— INSTRUCTIONS TO FOLLOW —
Scan the lines below for the string "degrees" and copy every one that has it.

-- SUPPLIED INFORMATION follows --

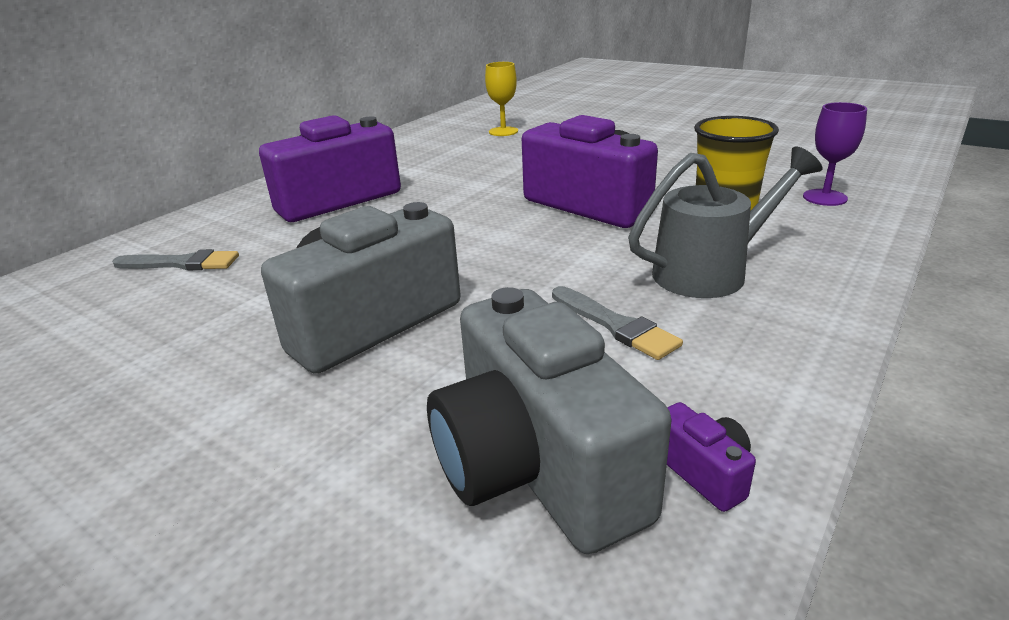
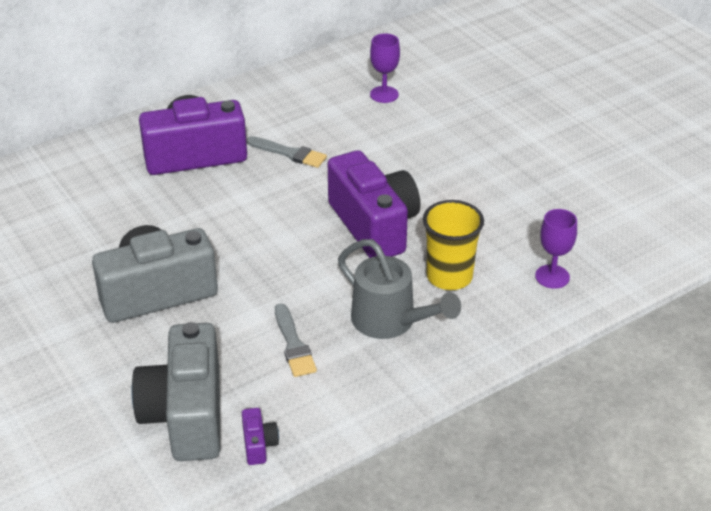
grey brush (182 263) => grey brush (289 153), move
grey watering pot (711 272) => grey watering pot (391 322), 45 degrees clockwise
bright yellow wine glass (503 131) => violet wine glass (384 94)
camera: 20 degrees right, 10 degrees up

-- SUPPLIED INFORMATION concluded --

— WORKED SOLUTION —
grey watering pot (711 272) => grey watering pot (391 322), 45 degrees clockwise
camera: 20 degrees right, 10 degrees up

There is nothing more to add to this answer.